**Input data**
++++++

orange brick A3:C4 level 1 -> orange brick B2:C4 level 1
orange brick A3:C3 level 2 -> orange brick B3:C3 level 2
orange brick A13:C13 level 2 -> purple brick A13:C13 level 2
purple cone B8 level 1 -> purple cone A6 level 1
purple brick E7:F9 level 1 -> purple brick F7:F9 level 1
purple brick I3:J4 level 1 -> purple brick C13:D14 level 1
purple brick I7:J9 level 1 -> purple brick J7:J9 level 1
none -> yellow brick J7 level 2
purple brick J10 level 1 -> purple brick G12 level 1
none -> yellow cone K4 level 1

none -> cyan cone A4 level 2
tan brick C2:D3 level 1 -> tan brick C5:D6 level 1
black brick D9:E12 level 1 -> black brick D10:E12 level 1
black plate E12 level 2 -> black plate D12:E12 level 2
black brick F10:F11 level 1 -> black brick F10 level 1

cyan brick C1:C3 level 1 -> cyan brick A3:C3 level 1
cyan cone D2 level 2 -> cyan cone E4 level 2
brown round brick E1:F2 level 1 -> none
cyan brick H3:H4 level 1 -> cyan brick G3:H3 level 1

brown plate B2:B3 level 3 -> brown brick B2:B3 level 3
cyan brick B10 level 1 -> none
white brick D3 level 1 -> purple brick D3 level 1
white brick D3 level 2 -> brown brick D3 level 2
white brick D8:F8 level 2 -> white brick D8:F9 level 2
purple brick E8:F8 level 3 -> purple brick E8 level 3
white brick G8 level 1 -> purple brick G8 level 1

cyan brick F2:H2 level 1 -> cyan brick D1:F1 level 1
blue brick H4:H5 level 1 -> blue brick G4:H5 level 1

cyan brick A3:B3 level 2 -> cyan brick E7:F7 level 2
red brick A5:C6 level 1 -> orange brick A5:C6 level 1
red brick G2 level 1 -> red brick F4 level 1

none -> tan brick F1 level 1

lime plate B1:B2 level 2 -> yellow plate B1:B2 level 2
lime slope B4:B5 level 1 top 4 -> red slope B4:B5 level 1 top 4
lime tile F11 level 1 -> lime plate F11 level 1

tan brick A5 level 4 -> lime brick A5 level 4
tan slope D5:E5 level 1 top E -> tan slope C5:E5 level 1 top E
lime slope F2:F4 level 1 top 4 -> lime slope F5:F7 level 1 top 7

++++++

**Description of the task**
Among the lines above, find those holding "white" and copy each one.

**The answer**
white brick D3 level 1 -> purple brick D3 level 1
white brick D3 level 2 -> brown brick D3 level 2
white brick D8:F8 level 2 -> white brick D8:F9 level 2
white brick G8 level 1 -> purple brick G8 level 1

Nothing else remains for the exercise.